The reply should match the listing below character for character, except that no image is carried over.
▬▬▬▬▬▬▬▬▬▬
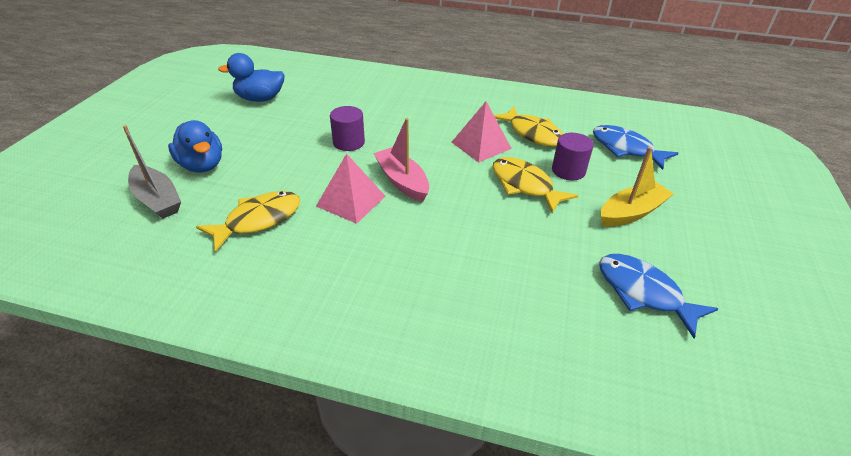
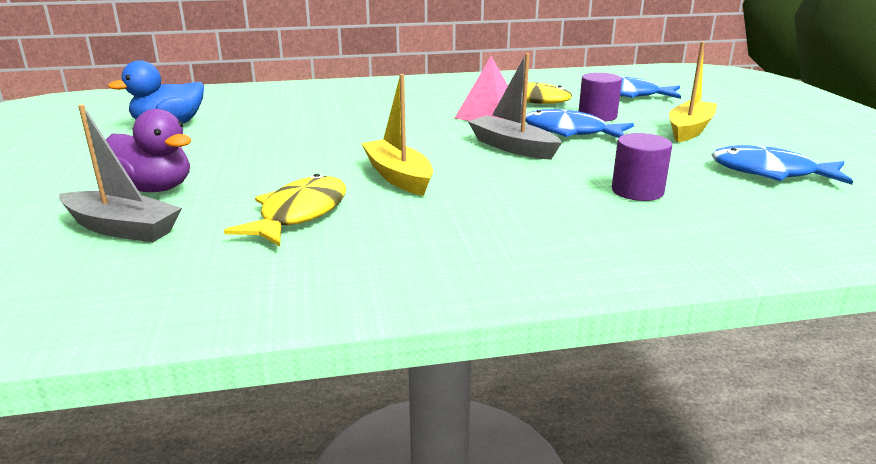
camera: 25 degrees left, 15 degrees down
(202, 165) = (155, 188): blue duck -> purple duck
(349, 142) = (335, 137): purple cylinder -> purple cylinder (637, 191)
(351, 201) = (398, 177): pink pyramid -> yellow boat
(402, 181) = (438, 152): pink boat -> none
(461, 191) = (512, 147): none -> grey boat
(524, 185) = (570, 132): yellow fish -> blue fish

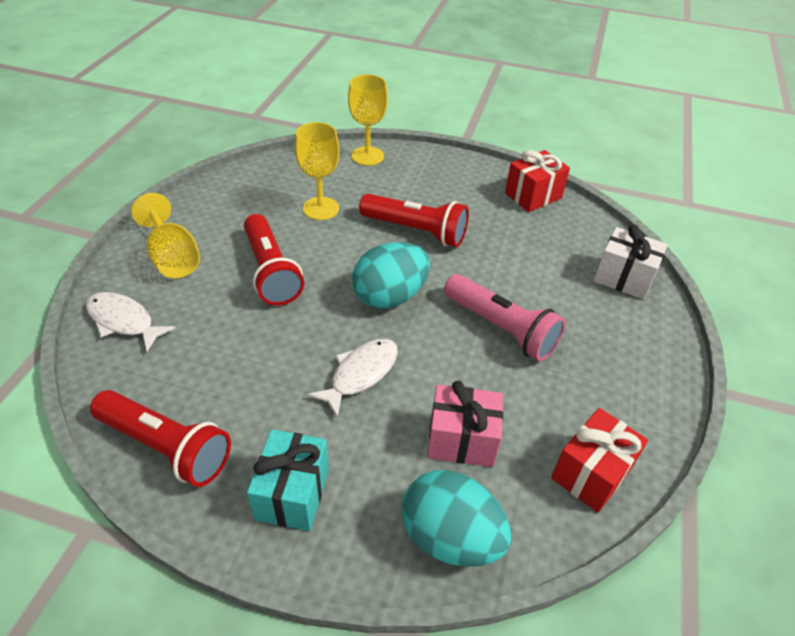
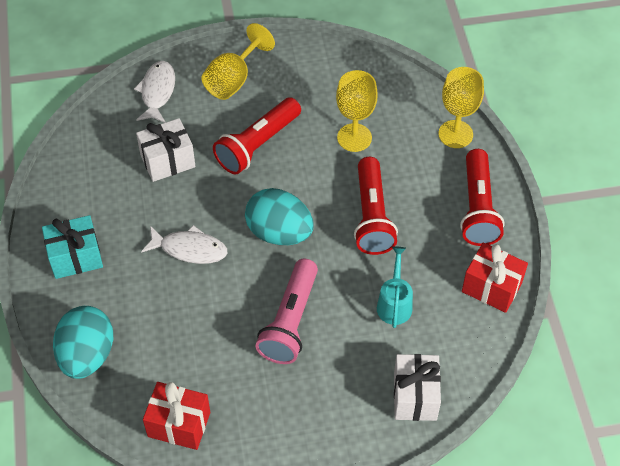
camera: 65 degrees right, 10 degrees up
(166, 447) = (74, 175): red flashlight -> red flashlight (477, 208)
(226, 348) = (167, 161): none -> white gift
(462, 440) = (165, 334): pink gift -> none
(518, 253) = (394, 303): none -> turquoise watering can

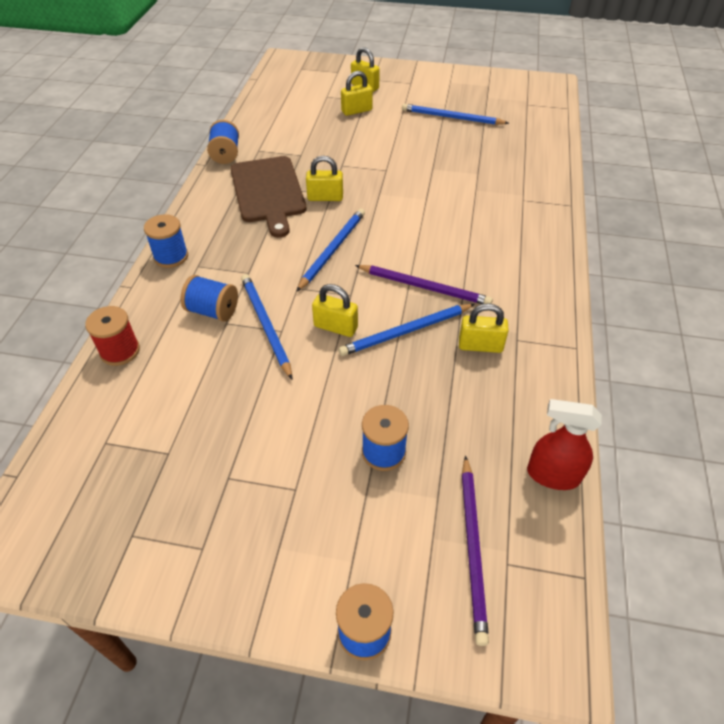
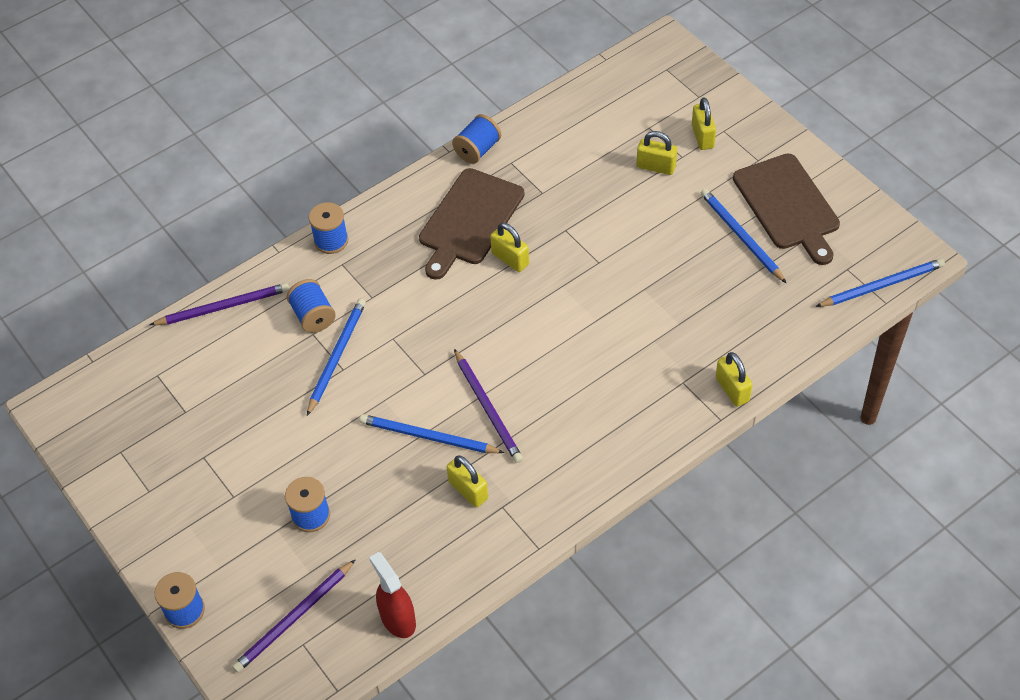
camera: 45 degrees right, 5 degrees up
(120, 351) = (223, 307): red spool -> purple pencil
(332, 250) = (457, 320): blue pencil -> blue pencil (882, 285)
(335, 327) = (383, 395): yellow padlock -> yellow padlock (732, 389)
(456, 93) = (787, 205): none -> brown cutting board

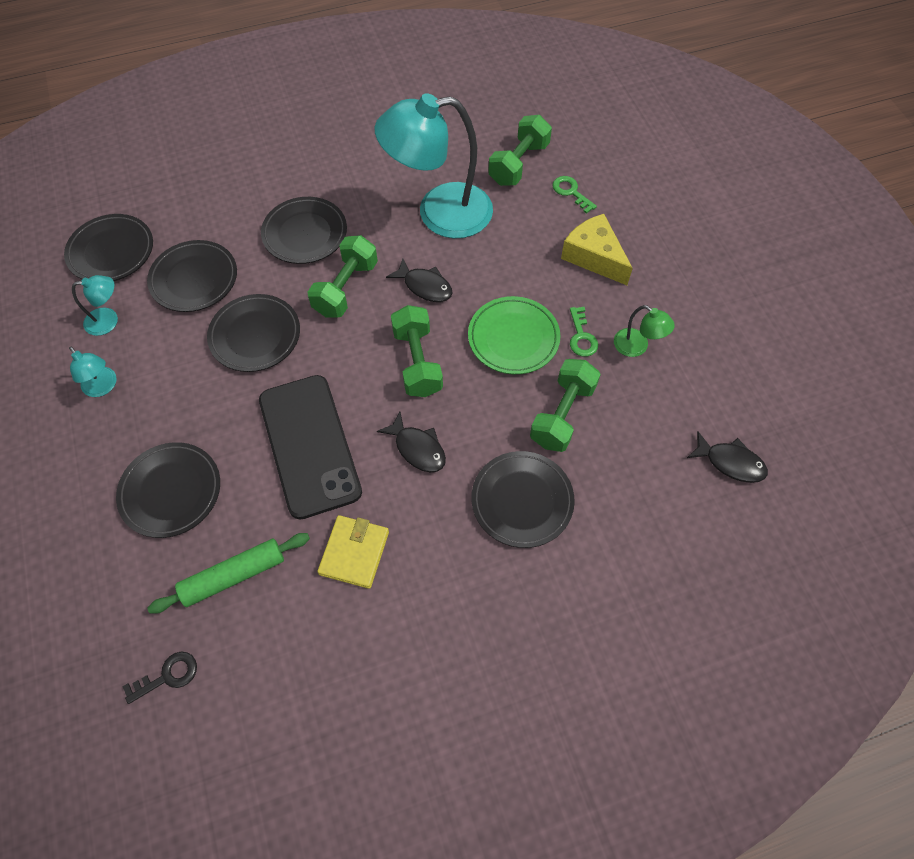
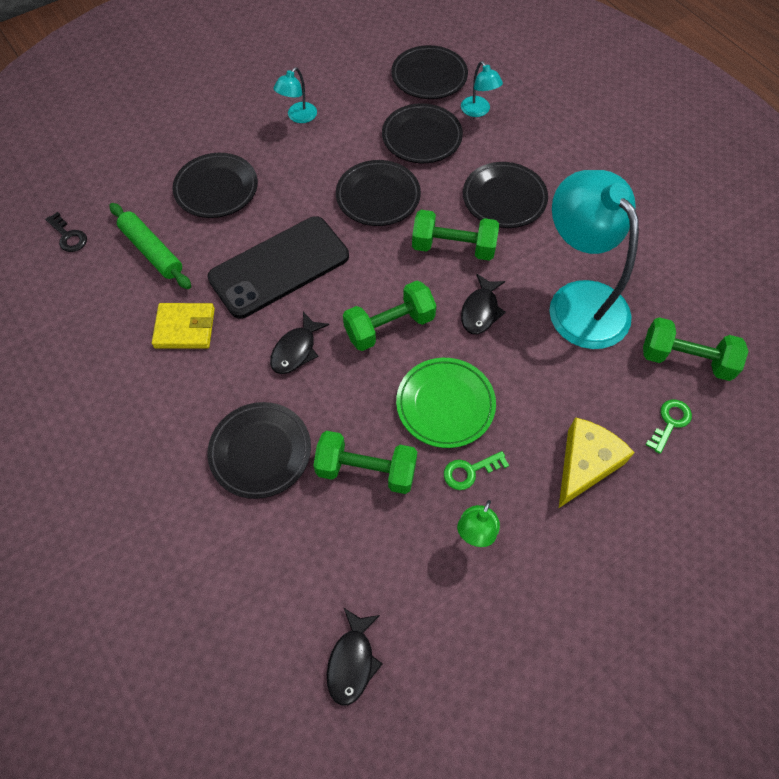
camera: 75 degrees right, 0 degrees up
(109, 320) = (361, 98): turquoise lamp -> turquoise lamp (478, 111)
▬▬▬▬▬▬▬▬▬▬
| EXERCISE RESULT |
camera: 25 degrees left, 15 degrees down
(202, 165) = (155, 188): blue duck -> purple duck
(349, 142) = (335, 137): purple cylinder -> purple cylinder (637, 191)
(351, 201) = (398, 177): pink pyramid -> yellow boat
(402, 181) = (438, 152): pink boat -> none
(461, 191) = (512, 147): none -> grey boat
(524, 185) = (570, 132): yellow fish -> blue fish

camera: 65 degrees right, 10 degrees up
(166, 447) = (74, 175): red flashlight -> red flashlight (477, 208)
(226, 348) = (167, 161): none -> white gift
(462, 440) = (165, 334): pink gift -> none
(518, 253) = (394, 303): none -> turquoise watering can

camera: 45 degrees right, 5 degrees up
(120, 351) = (223, 307): red spool -> purple pencil
(332, 250) = (457, 320): blue pencil -> blue pencil (882, 285)
(335, 327) = (383, 395): yellow padlock -> yellow padlock (732, 389)
(456, 93) = (787, 205): none -> brown cutting board

camera: 75 degrees right, 0 degrees up
(109, 320) = (361, 98): turquoise lamp -> turquoise lamp (478, 111)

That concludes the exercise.